**LISTED ENTRIES**.
_ _ _ _

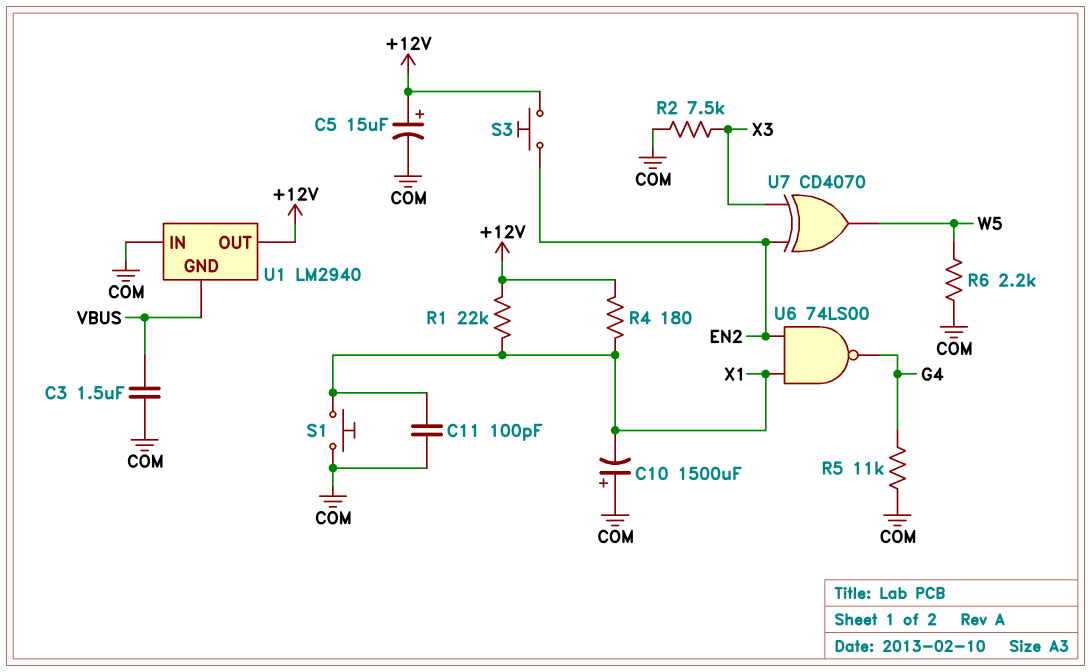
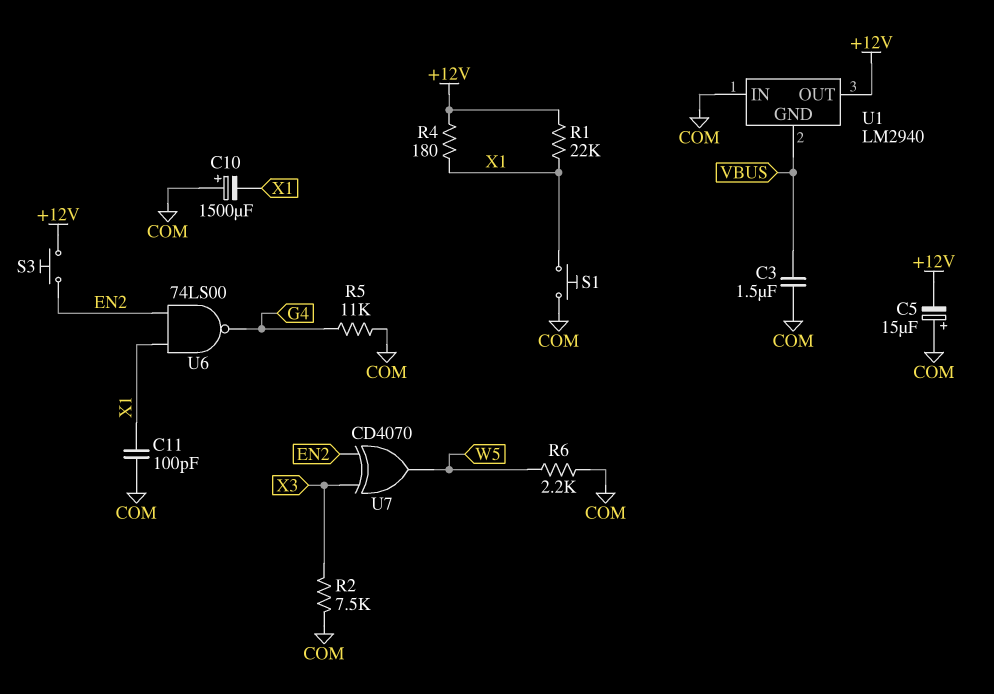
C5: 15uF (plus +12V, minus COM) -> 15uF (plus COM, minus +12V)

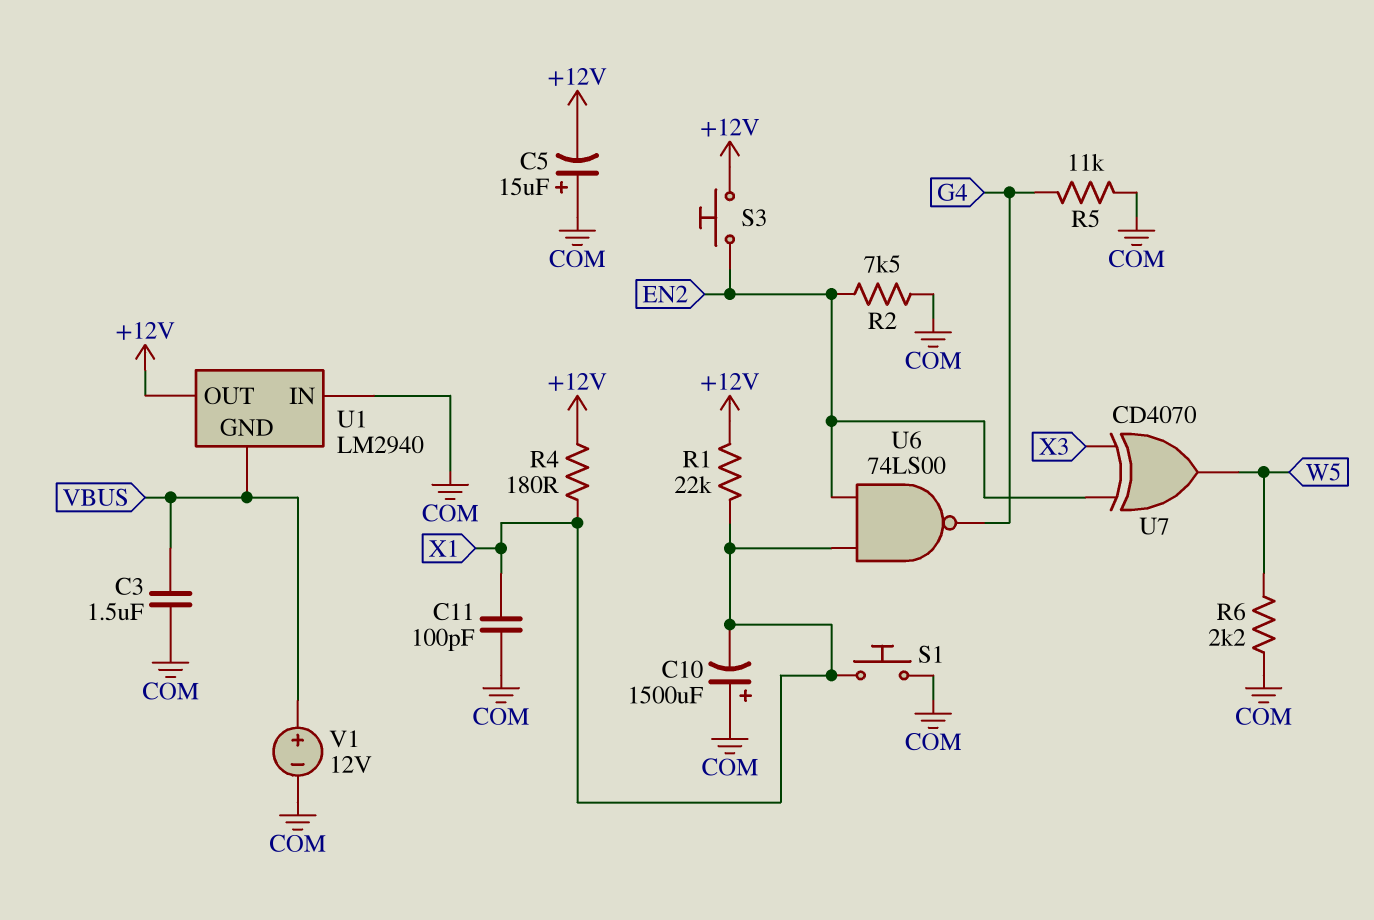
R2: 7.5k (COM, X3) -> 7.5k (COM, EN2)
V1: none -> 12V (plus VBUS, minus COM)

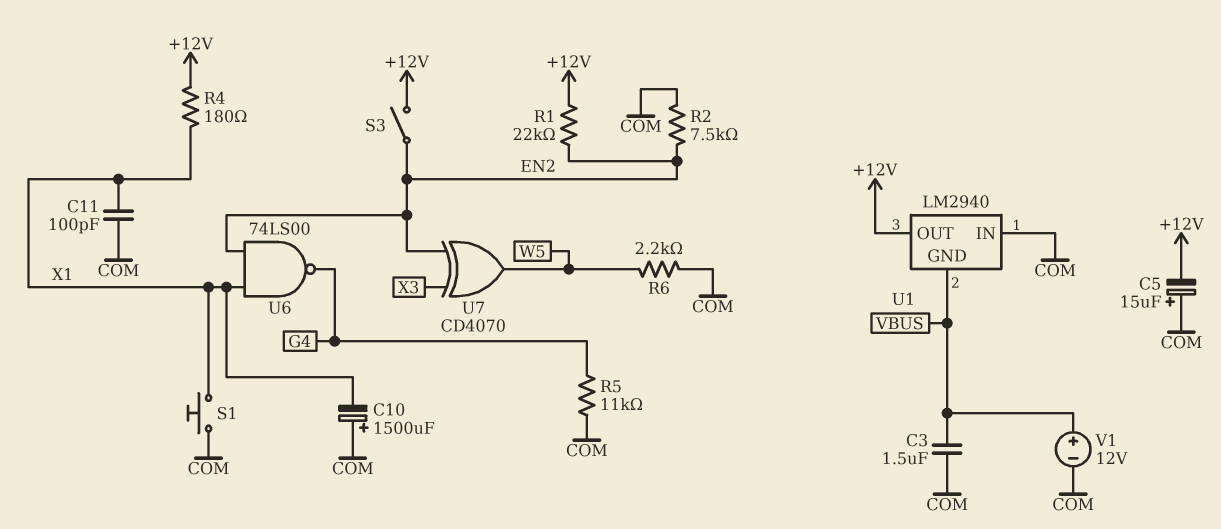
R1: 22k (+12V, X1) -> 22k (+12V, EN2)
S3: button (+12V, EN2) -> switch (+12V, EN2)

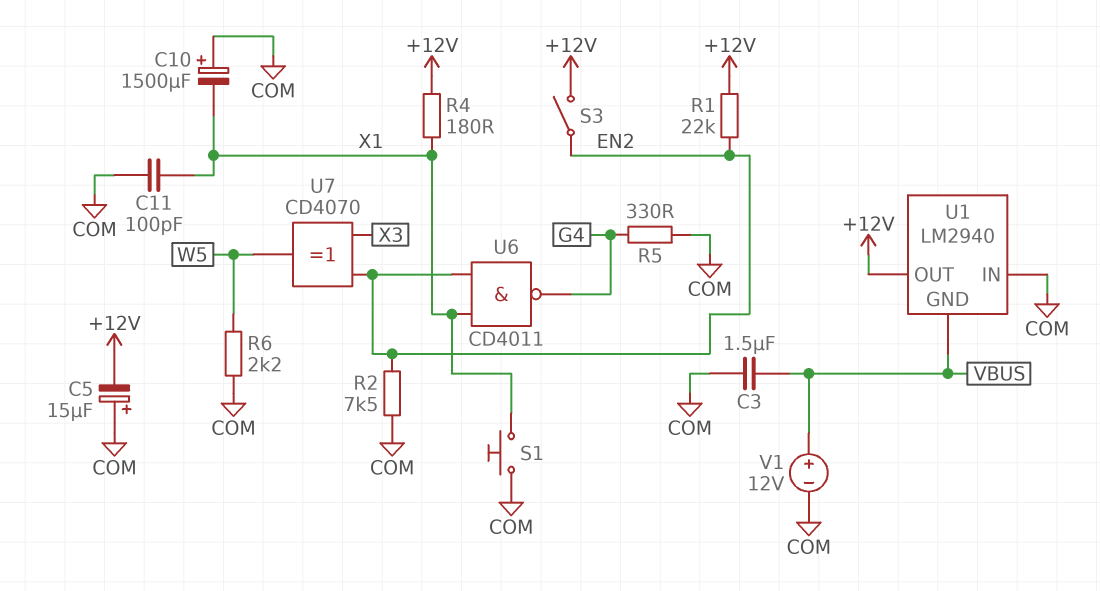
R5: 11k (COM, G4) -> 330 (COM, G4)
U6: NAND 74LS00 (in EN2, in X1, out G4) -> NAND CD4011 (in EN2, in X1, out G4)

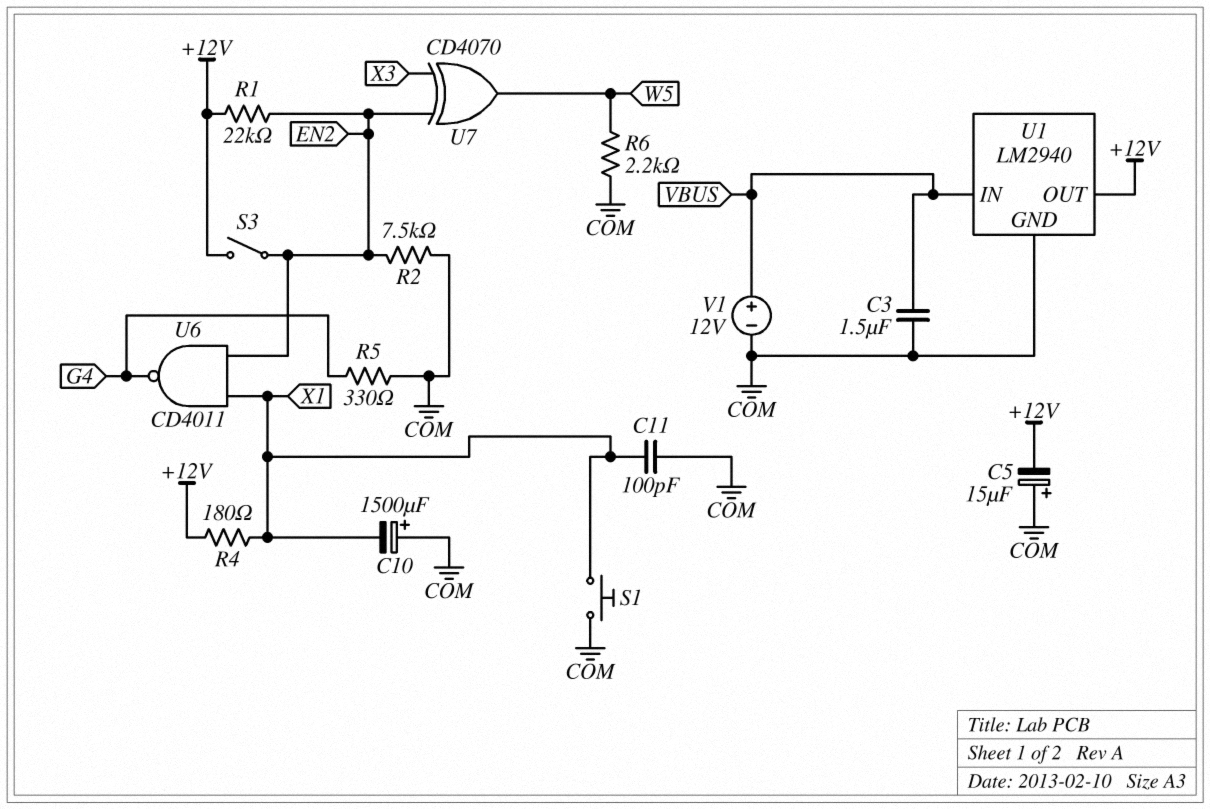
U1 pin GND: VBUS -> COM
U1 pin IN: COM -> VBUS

_ _ _ _

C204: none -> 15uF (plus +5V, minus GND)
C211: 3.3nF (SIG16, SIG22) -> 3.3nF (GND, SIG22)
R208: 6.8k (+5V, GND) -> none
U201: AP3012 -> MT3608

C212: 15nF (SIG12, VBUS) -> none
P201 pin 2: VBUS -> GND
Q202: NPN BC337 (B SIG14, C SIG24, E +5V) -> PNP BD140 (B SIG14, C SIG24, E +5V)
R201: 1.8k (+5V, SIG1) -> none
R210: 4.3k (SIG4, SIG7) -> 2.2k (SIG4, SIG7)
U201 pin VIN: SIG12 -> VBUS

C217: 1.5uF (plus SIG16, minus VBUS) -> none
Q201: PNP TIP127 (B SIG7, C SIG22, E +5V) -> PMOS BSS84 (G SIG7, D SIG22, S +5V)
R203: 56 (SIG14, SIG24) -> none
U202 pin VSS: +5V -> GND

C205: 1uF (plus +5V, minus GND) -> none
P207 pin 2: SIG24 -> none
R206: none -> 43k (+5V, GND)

_ _ _ _

**EXERCISE DIRECTIONS**. Your answer should be the lines above, from the line containing "C212: 15nF (SIG12, VBUS) -> none" up to and including the line containing "R206: none -> 43k (+5V, GND)", reproduced exactly and with nothing else.

**PROBLEM SOLUTION**.
C212: 15nF (SIG12, VBUS) -> none
P201 pin 2: VBUS -> GND
Q202: NPN BC337 (B SIG14, C SIG24, E +5V) -> PNP BD140 (B SIG14, C SIG24, E +5V)
R201: 1.8k (+5V, SIG1) -> none
R210: 4.3k (SIG4, SIG7) -> 2.2k (SIG4, SIG7)
U201 pin VIN: SIG12 -> VBUS

C217: 1.5uF (plus SIG16, minus VBUS) -> none
Q201: PNP TIP127 (B SIG7, C SIG22, E +5V) -> PMOS BSS84 (G SIG7, D SIG22, S +5V)
R203: 56 (SIG14, SIG24) -> none
U202 pin VSS: +5V -> GND

C205: 1uF (plus +5V, minus GND) -> none
P207 pin 2: SIG24 -> none
R206: none -> 43k (+5V, GND)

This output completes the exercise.